> **Your instructions**: Check each line of the entries for "ended" and report the ones that have it.

> **Supplied data**:
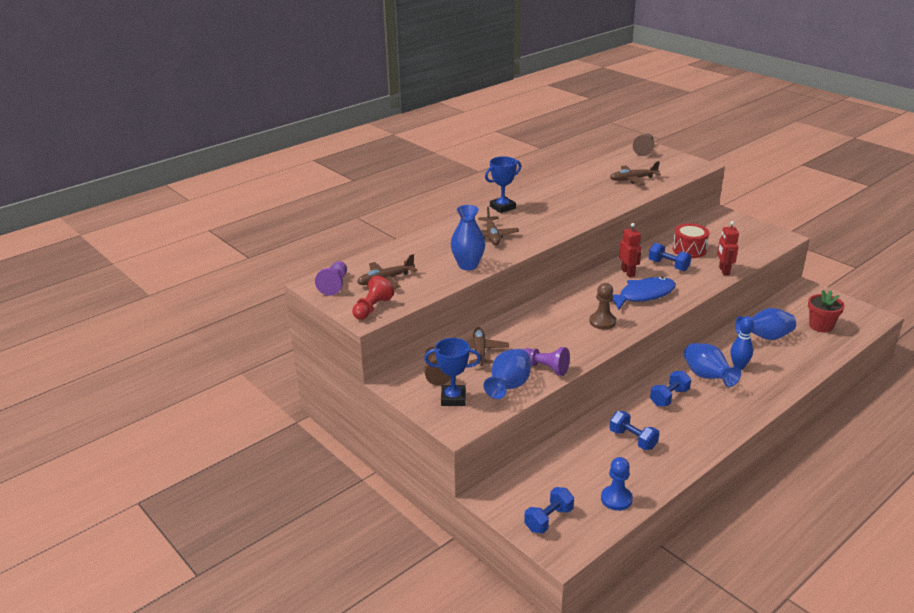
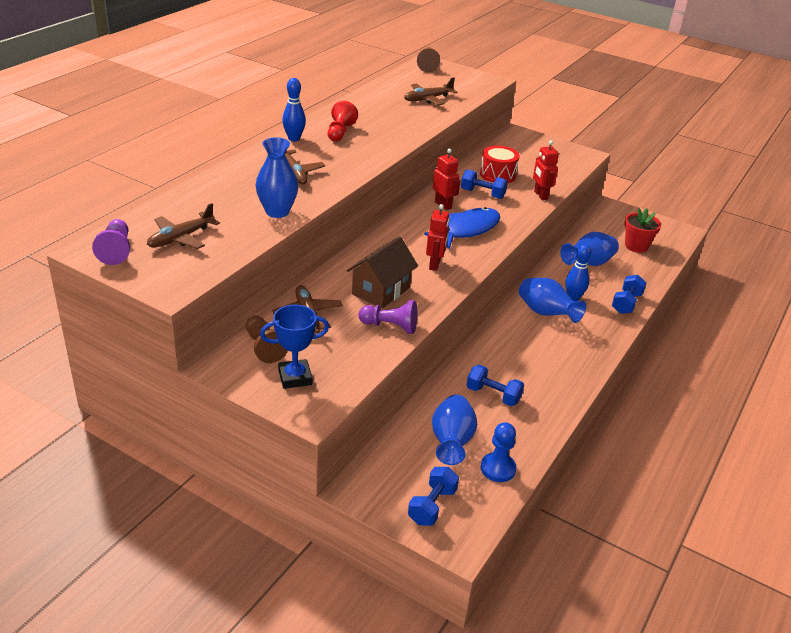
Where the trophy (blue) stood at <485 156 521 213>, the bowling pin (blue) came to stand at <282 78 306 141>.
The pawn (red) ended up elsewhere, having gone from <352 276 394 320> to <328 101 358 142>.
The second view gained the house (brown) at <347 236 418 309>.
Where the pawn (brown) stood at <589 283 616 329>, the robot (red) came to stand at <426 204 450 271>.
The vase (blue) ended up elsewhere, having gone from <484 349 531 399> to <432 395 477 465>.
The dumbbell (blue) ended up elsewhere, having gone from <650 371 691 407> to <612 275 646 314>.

> **Response below**:
The pawn (red) ended up elsewhere, having gone from <352 276 394 320> to <328 101 358 142>.
The vase (blue) ended up elsewhere, having gone from <484 349 531 399> to <432 395 477 465>.
The dumbbell (blue) ended up elsewhere, having gone from <650 371 691 407> to <612 275 646 314>.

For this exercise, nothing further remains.